[WHAT THE TASK ASKS]
Retype every entry in its entirety, without alteration.

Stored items
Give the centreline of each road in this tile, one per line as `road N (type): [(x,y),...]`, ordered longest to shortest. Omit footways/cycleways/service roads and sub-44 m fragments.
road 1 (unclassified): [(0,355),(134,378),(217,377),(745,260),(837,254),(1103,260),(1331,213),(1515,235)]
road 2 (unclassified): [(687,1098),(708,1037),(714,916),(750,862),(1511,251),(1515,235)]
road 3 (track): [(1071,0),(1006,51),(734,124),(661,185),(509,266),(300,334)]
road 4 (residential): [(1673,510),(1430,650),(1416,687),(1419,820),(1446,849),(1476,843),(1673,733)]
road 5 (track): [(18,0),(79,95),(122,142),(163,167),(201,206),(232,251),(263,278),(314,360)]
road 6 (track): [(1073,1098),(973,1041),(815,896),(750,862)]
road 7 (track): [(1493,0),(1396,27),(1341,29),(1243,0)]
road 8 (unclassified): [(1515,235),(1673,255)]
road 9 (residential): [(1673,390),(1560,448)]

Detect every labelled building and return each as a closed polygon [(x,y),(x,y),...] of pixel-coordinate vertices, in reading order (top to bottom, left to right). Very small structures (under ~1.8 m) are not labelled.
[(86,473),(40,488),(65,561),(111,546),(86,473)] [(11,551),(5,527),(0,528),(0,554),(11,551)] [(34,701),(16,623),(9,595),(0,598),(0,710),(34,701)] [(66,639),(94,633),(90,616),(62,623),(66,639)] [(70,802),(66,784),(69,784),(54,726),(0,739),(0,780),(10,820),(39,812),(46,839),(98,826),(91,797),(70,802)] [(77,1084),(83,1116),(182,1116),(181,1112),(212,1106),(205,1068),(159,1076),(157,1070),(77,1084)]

[SOLUTION TO THIS TASK]
Give the centreline of each road in this tile, one per line as `road N (type): [(x,y),...]`, ordered longest to shortest. Omit footways/cycleways/service roads and sub-44 m fragments.
road 1 (unclassified): [(0,355),(134,378),(217,377),(745,260),(837,254),(1103,260),(1331,213),(1515,235)]
road 2 (unclassified): [(687,1098),(708,1037),(714,916),(750,862),(1511,251),(1515,235)]
road 3 (track): [(1071,0),(1006,51),(734,124),(661,185),(509,266),(300,334)]
road 4 (residential): [(1673,510),(1430,650),(1416,687),(1419,820),(1446,849),(1476,843),(1673,733)]
road 5 (track): [(18,0),(79,95),(122,142),(163,167),(201,206),(232,251),(263,278),(314,360)]
road 6 (track): [(1073,1098),(973,1041),(815,896),(750,862)]
road 7 (track): [(1493,0),(1396,27),(1341,29),(1243,0)]
road 8 (unclassified): [(1515,235),(1673,255)]
road 9 (residential): [(1673,390),(1560,448)]

Detect every labelled building and return each as a closed polygon [(x,y),(x,y),...] of pixel-coordinate vertices, in reading order (top to bottom, left to right). Very small structures (under ~1.8 m) are not labelled.
[(86,473),(40,488),(65,561),(111,546),(86,473)] [(11,551),(5,527),(0,528),(0,554),(11,551)] [(34,701),(16,623),(9,595),(0,598),(0,710),(34,701)] [(66,639),(94,633),(90,616),(62,623),(66,639)] [(70,802),(66,784),(69,784),(54,726),(0,739),(0,780),(10,820),(39,812),(46,839),(98,826),(91,797),(70,802)] [(77,1084),(83,1116),(182,1116),(181,1112),(212,1106),(205,1068),(159,1076),(157,1070),(77,1084)]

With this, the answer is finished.